### Work to complete
The response must consist of the lines below from the one with "C2: 47uF (plus" through the one with "U6 pin out: NET19 -> NET2", exactly as they appear and with both ends kept.
=== Begin Enclosure ===
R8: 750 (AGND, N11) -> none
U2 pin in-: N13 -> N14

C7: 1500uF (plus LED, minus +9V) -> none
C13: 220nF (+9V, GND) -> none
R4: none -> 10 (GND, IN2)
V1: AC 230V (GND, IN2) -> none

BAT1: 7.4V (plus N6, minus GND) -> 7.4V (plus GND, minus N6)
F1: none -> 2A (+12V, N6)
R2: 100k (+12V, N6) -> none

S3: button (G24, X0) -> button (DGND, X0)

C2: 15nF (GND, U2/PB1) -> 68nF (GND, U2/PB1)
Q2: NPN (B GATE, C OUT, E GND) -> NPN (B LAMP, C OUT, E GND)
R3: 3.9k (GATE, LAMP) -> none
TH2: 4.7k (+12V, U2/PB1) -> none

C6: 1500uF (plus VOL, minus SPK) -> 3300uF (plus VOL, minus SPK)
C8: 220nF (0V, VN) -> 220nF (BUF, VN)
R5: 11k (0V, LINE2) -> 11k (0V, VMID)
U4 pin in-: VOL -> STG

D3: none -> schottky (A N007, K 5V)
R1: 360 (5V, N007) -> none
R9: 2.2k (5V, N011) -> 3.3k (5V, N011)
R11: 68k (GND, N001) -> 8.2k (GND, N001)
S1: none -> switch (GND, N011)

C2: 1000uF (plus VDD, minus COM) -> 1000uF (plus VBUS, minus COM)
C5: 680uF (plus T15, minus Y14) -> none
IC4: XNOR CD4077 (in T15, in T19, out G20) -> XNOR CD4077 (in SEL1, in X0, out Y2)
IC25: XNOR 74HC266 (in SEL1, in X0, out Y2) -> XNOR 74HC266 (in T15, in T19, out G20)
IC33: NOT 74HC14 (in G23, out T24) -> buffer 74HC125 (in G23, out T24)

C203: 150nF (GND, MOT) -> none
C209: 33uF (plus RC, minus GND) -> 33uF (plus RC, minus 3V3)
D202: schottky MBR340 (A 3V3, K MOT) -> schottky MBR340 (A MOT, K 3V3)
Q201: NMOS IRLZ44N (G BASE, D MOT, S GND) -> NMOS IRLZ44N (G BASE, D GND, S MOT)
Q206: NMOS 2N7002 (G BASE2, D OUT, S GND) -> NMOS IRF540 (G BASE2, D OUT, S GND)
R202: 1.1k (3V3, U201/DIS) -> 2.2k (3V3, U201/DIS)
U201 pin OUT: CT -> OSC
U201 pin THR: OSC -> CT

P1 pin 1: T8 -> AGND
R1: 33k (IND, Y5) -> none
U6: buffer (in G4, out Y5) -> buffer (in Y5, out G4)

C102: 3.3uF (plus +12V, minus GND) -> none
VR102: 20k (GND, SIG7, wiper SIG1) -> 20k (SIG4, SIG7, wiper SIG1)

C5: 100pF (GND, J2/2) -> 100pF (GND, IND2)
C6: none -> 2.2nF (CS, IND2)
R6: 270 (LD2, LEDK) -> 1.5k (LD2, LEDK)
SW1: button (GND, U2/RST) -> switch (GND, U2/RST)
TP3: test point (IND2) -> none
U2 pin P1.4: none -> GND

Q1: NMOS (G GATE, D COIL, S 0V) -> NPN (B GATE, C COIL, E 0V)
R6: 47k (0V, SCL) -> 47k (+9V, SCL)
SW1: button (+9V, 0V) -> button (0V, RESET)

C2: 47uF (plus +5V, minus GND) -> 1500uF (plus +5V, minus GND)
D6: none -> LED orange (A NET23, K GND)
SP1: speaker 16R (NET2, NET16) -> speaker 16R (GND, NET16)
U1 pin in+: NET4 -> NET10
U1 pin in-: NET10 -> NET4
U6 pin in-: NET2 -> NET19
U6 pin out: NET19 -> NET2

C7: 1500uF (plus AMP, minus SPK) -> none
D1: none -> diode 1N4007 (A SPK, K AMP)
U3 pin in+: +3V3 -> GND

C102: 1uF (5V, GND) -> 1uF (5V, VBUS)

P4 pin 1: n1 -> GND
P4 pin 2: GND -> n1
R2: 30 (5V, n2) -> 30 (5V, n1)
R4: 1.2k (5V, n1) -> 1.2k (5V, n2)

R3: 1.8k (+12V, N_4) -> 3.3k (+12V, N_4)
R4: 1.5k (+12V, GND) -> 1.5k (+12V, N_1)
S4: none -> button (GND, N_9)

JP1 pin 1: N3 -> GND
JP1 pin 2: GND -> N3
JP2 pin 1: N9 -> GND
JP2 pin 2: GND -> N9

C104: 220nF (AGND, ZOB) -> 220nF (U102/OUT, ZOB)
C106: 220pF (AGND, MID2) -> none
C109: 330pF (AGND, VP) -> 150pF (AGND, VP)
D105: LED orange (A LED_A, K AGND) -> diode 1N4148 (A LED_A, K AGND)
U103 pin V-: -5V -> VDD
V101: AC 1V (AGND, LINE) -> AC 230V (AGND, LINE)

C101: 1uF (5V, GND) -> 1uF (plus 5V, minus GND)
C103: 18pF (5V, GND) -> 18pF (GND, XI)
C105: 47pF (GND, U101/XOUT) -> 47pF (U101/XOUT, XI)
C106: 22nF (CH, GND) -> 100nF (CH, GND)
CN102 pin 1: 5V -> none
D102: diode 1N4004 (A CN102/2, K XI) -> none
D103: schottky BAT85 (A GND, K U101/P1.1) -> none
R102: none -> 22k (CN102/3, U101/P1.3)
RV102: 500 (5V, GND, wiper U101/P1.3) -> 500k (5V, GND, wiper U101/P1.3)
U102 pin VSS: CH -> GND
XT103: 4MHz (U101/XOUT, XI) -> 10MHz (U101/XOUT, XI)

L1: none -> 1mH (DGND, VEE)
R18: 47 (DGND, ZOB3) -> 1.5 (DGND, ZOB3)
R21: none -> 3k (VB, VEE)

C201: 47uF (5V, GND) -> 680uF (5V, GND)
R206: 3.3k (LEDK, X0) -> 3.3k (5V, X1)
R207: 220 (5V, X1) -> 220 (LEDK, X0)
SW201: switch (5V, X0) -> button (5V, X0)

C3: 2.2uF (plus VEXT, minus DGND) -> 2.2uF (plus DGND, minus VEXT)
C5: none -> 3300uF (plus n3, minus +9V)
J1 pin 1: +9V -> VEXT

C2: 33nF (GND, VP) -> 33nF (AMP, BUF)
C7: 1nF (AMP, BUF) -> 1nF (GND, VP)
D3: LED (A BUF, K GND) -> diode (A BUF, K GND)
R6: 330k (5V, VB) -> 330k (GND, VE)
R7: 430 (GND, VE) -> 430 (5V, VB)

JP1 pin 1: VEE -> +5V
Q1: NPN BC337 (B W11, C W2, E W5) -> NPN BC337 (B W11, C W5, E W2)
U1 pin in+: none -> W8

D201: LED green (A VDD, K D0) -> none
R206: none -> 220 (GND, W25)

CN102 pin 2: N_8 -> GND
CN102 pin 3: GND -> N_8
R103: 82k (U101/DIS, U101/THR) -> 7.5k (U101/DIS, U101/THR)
=== End Enclosure ===
### Response area
C2: 47uF (plus +5V, minus GND) -> 1500uF (plus +5V, minus GND)
D6: none -> LED orange (A NET23, K GND)
SP1: speaker 16R (NET2, NET16) -> speaker 16R (GND, NET16)
U1 pin in+: NET4 -> NET10
U1 pin in-: NET10 -> NET4
U6 pin in-: NET2 -> NET19
U6 pin out: NET19 -> NET2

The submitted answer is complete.